(Before-and-after object lists)
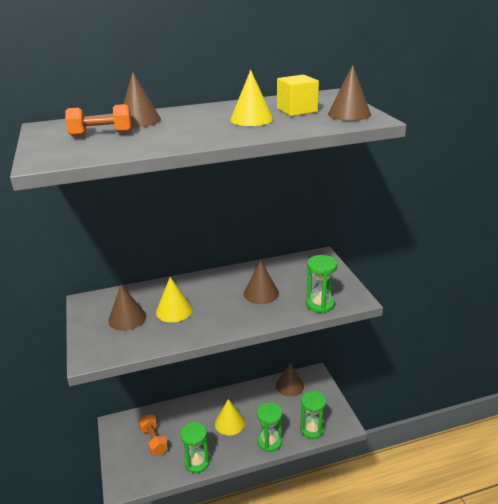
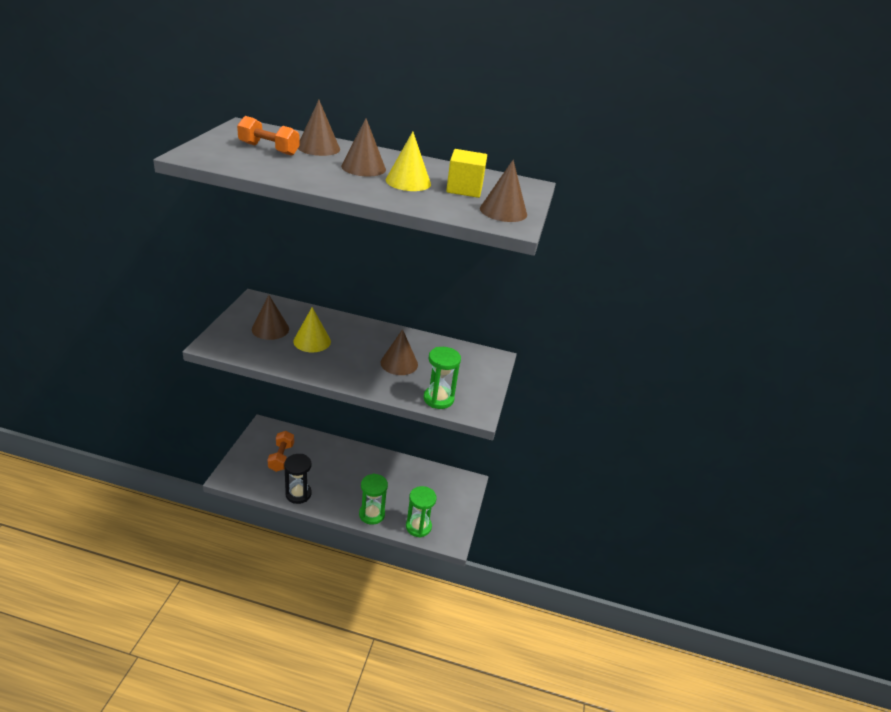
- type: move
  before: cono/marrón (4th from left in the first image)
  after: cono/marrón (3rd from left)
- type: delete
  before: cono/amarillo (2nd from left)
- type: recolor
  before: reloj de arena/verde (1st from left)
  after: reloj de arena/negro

* * *

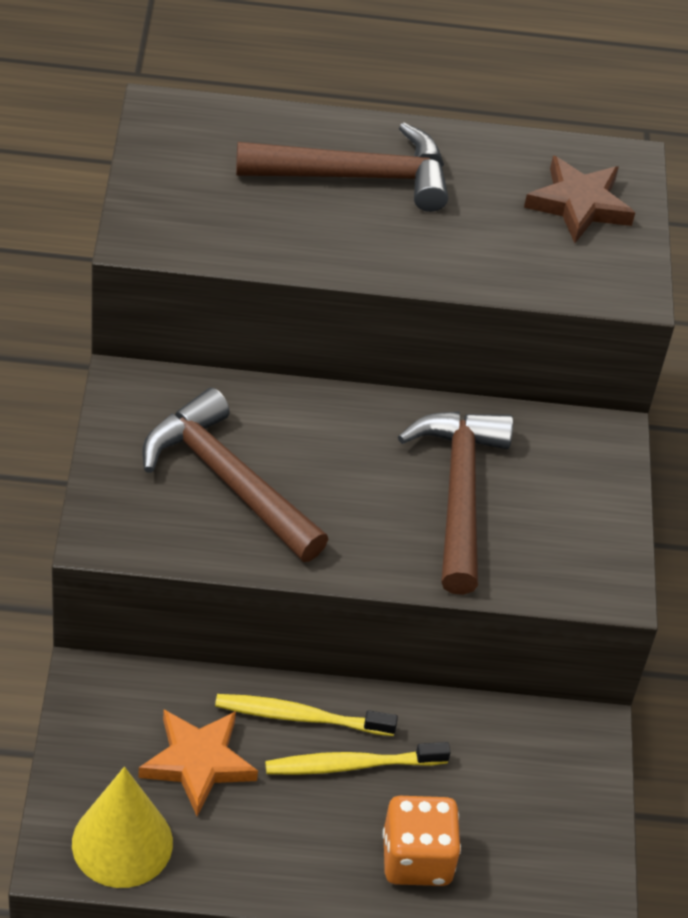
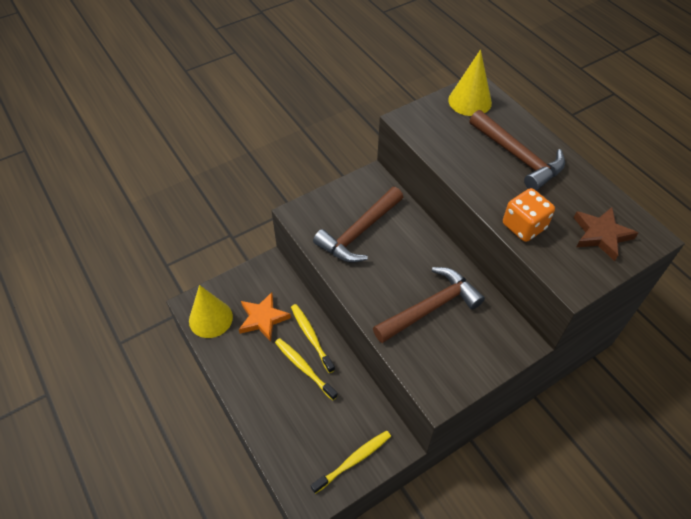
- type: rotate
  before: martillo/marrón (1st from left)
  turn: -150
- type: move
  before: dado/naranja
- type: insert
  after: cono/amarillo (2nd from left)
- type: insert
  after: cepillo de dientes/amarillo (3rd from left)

**Problem description**:
Which lines above contain "reloj"? Show each of them.

**Reply to the task**:
  before: reloj de arena/verde (1st from left)
  after: reloj de arena/negro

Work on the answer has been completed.